• [ABOUT THIS EXERCISE]
Two lines in the data below mark the range: the one with "LUX3 pin SCL: D4 -> D1" and the one with "TEMP: DS18B20 -> TMP36". Return both, along with every line between them, exactly.

• [RECORDS FOR THIS TASK]
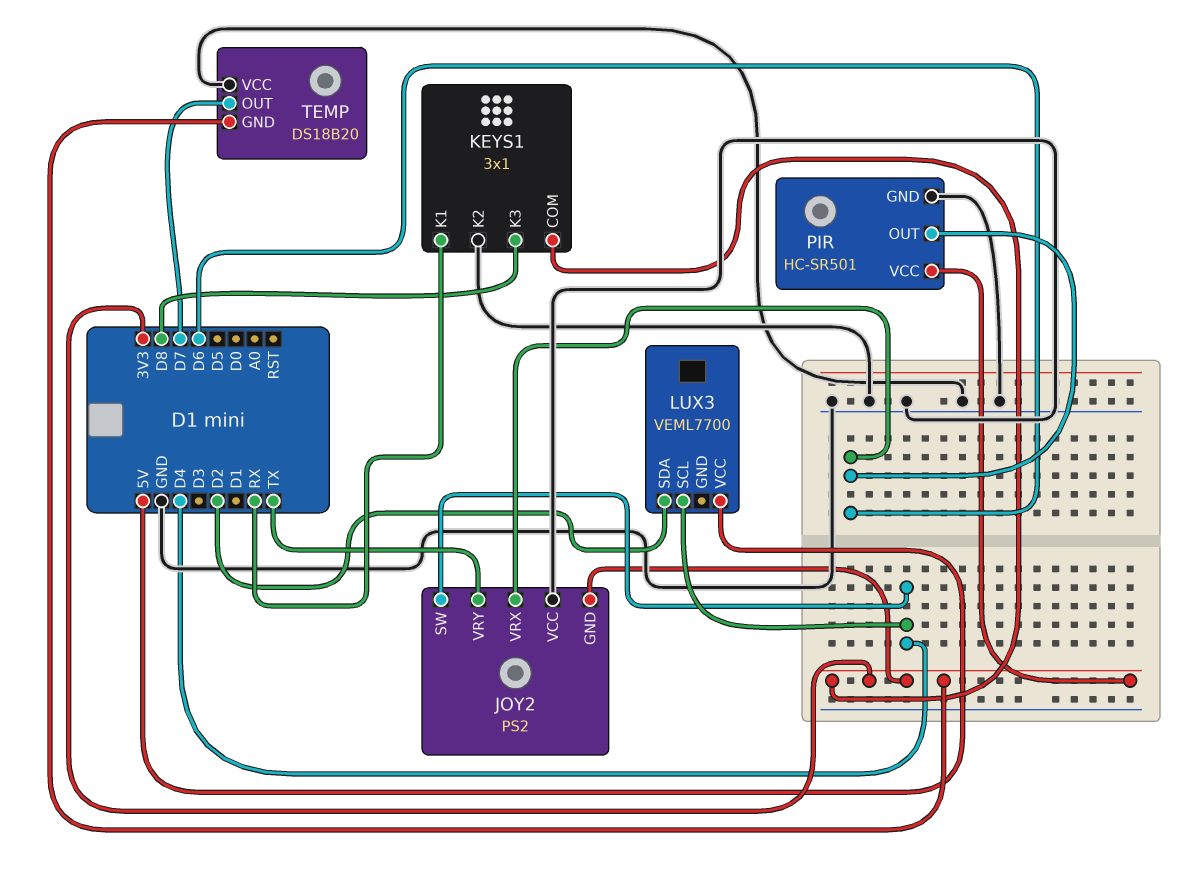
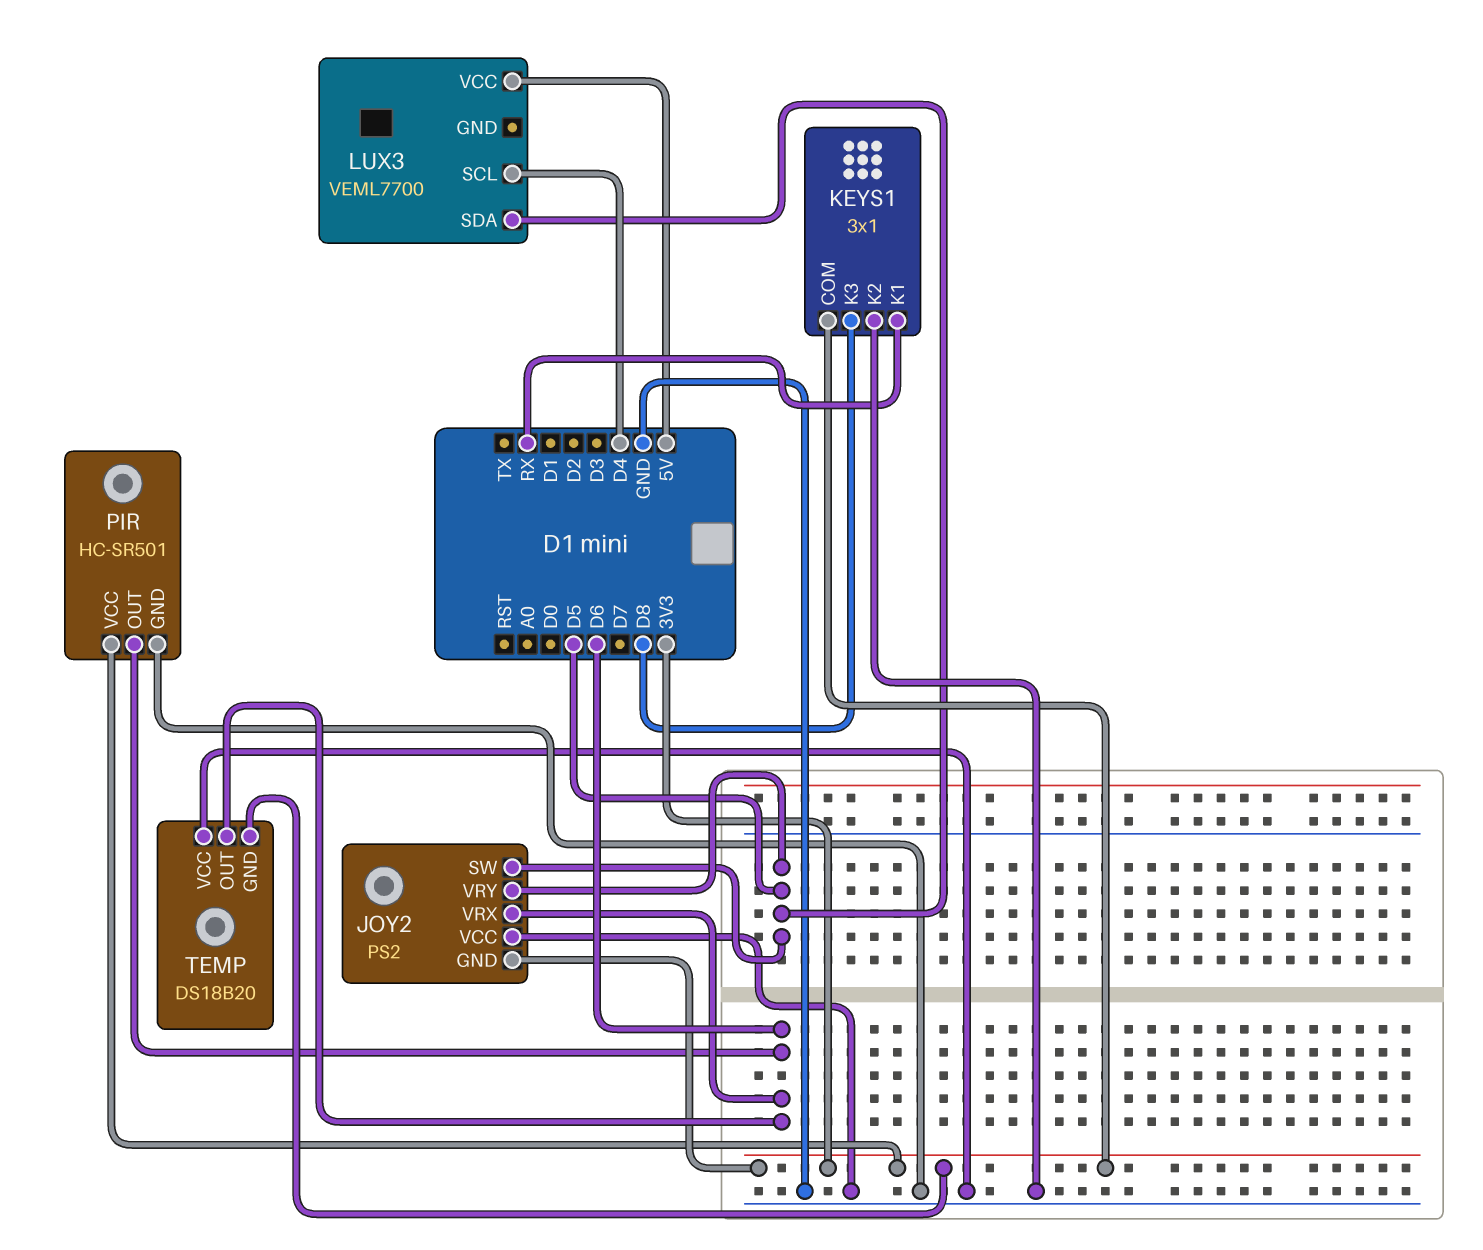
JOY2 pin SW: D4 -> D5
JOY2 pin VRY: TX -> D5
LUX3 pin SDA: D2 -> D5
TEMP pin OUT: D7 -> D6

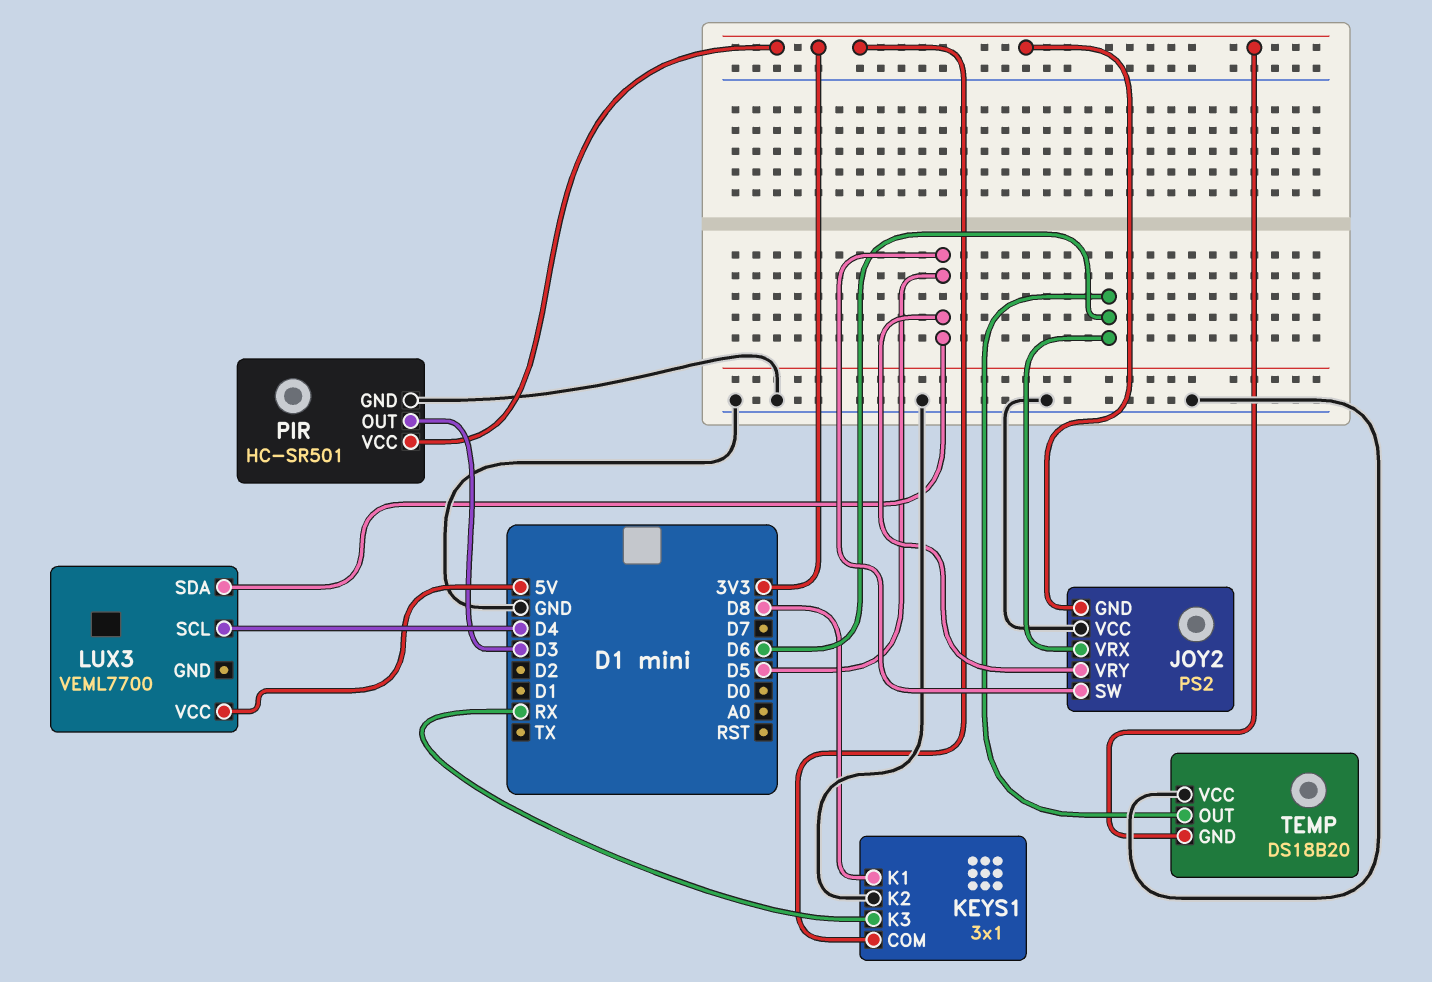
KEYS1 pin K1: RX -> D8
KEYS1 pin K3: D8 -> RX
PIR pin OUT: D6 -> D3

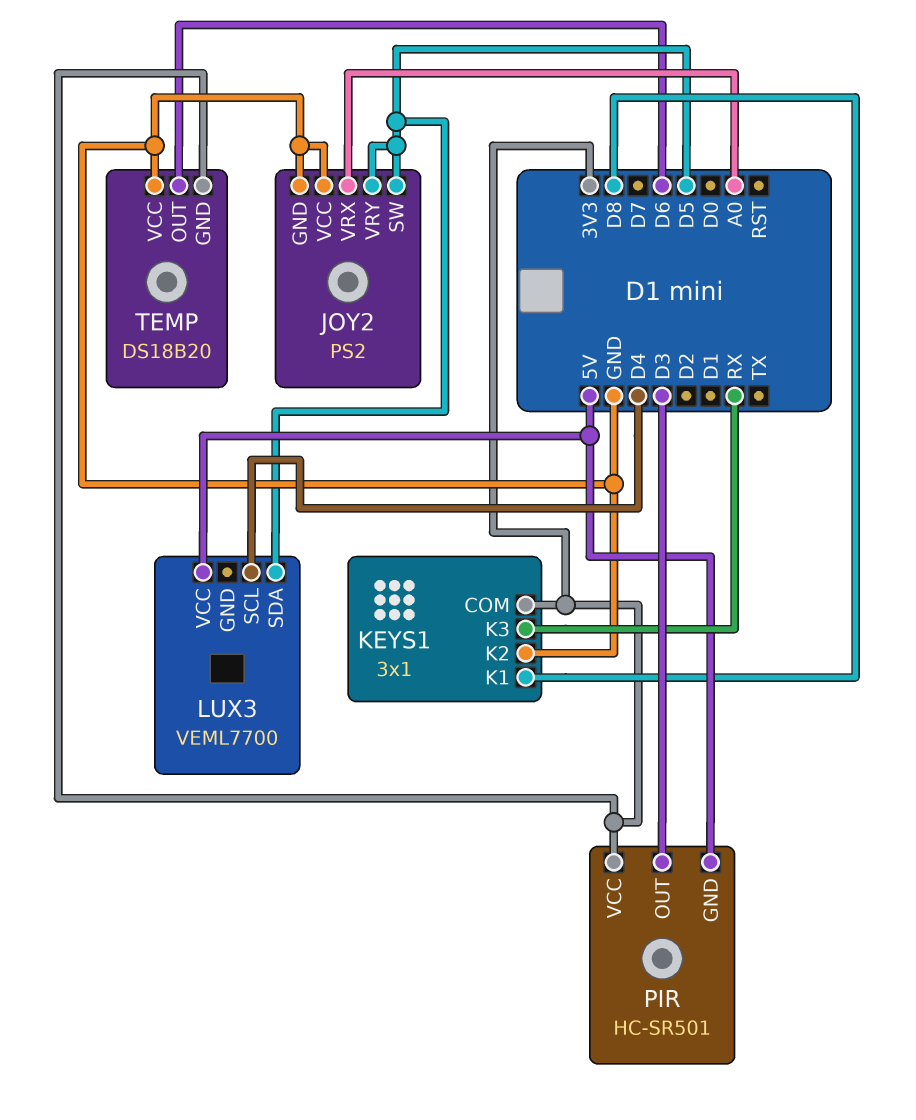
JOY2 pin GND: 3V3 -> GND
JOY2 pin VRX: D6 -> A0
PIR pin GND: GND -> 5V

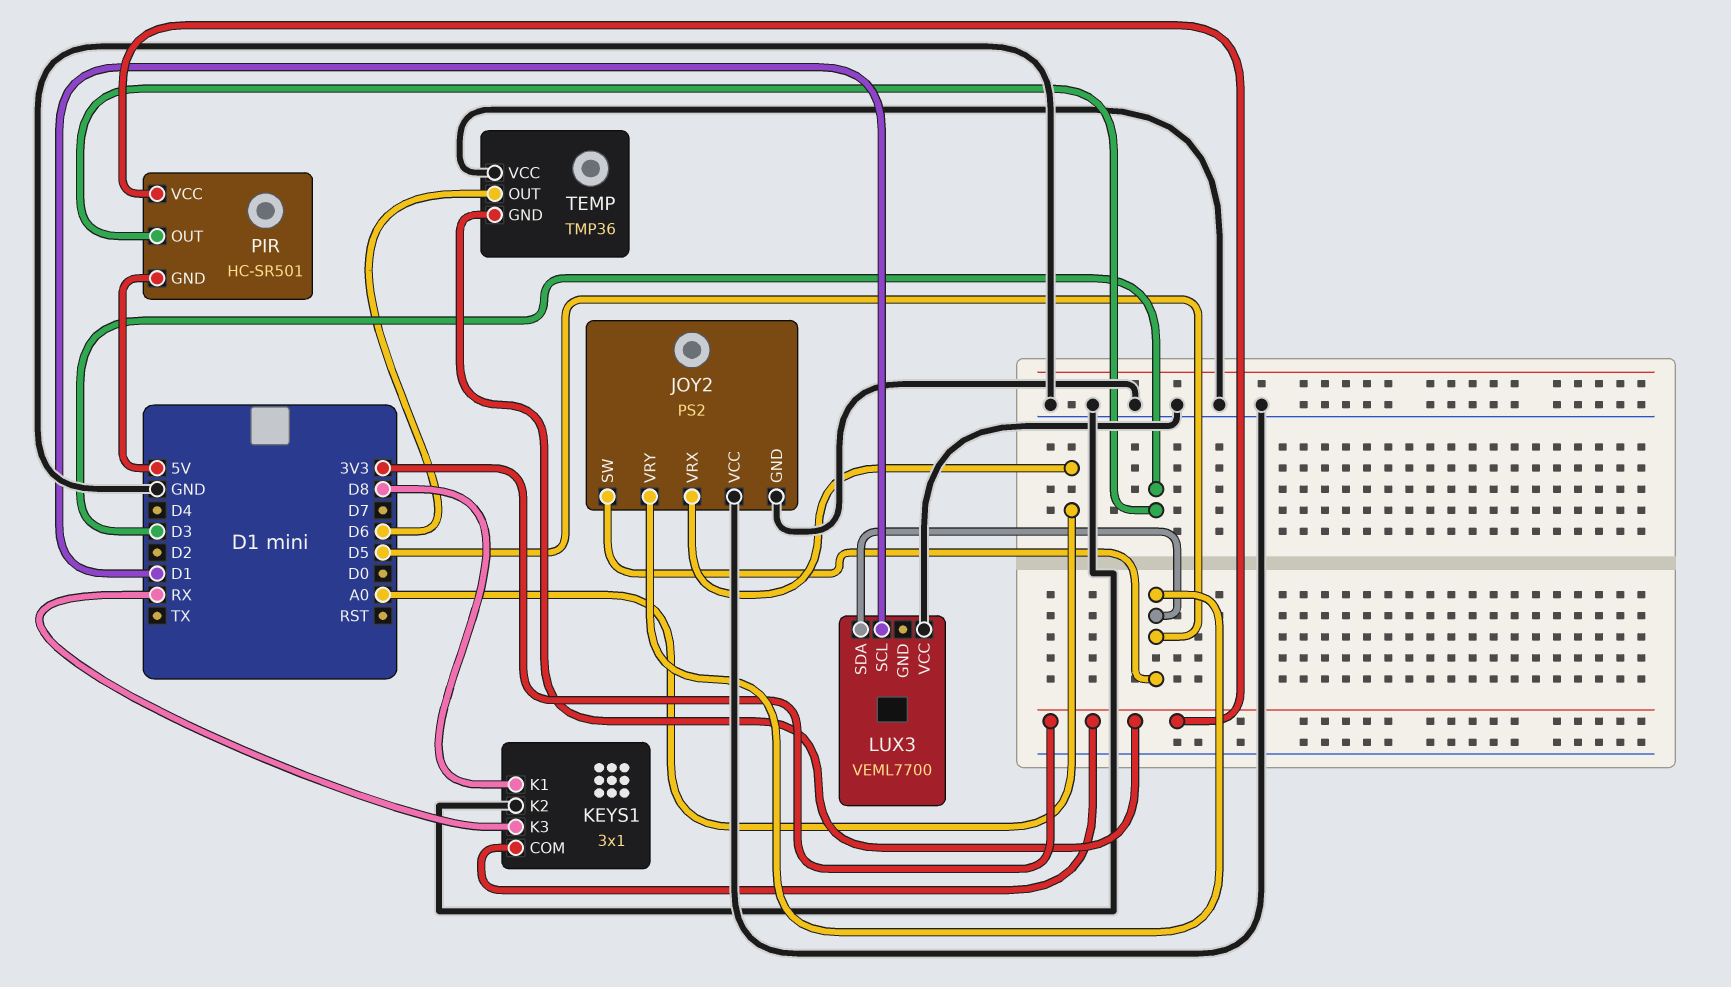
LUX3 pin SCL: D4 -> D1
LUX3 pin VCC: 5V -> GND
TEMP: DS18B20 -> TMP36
...
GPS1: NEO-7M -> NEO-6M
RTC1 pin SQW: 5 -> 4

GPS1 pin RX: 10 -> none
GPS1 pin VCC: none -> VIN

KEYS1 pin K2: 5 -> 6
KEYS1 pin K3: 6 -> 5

• [TASK SOLUTION]
LUX3 pin SCL: D4 -> D1
LUX3 pin VCC: 5V -> GND
TEMP: DS18B20 -> TMP36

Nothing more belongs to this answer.